#### Raw data:

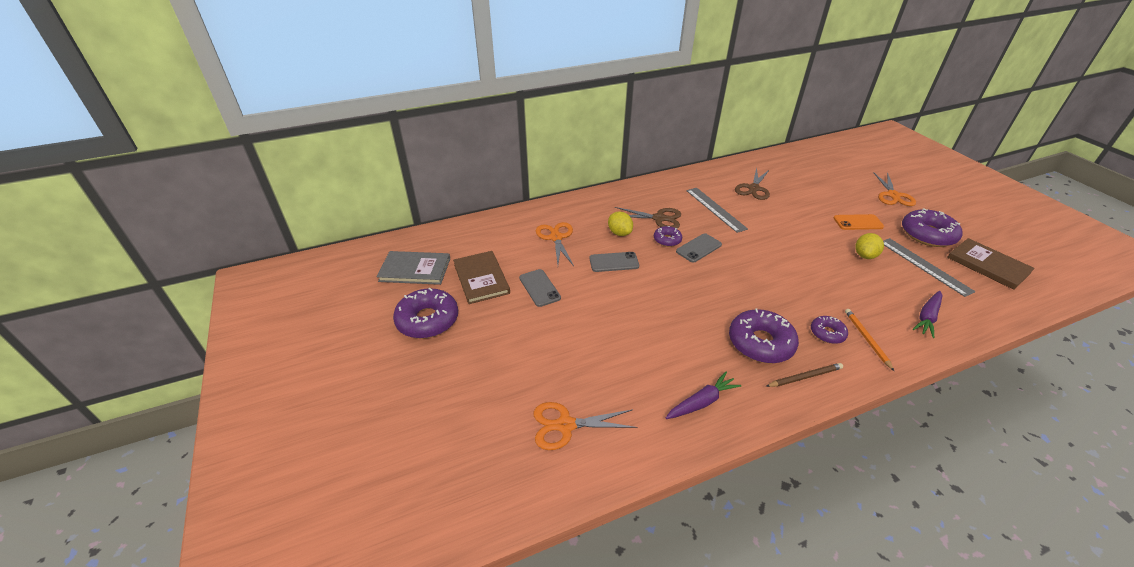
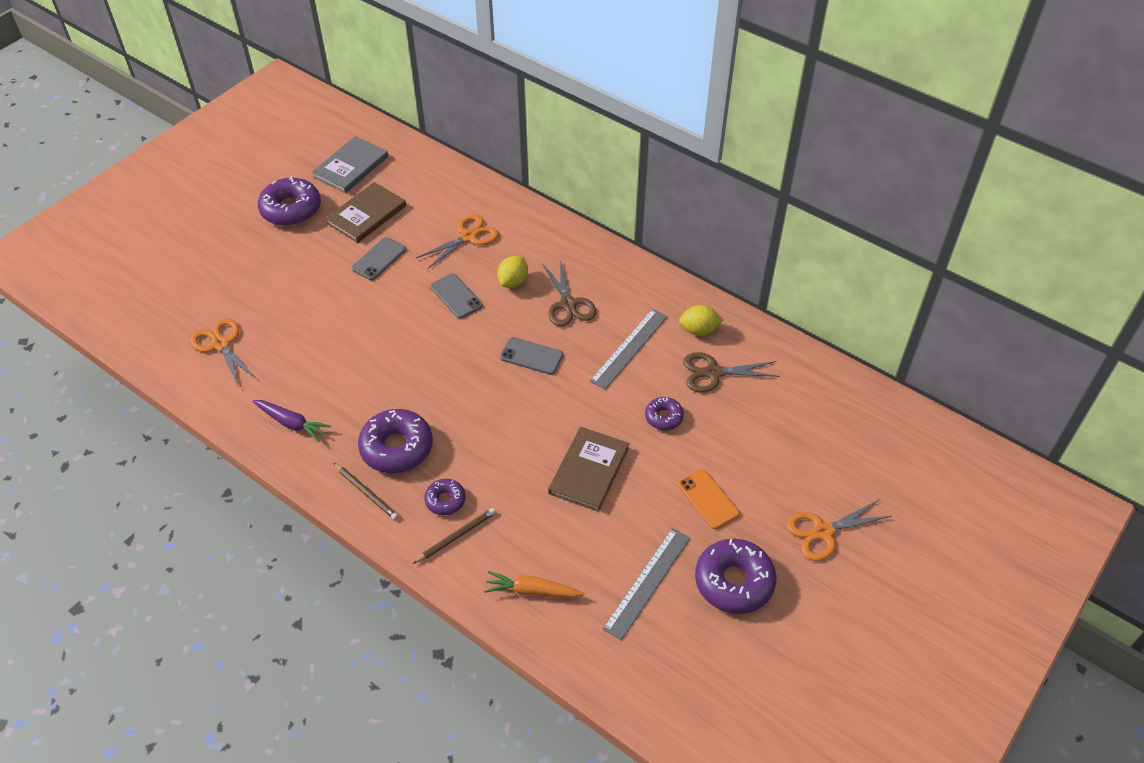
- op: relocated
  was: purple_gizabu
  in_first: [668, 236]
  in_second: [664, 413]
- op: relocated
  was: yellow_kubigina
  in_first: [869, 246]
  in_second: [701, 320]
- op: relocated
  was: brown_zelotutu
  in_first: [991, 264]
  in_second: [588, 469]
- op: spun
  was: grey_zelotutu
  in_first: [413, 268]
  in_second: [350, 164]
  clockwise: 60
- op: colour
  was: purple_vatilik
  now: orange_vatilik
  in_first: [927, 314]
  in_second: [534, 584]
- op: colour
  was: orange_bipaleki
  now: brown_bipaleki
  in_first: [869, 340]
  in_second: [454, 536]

#### What you have to do:
Reproduce verbatim only the segment of the listing bounded by the line containing "was: brown_zelotutu" and the line containing "was: orange_bipaleki", with both boundary lines included.

#### Solution:
  was: brown_zelotutu
  in_first: [991, 264]
  in_second: [588, 469]
- op: spun
  was: grey_zelotutu
  in_first: [413, 268]
  in_second: [350, 164]
  clockwise: 60
- op: colour
  was: purple_vatilik
  now: orange_vatilik
  in_first: [927, 314]
  in_second: [534, 584]
- op: colour
  was: orange_bipaleki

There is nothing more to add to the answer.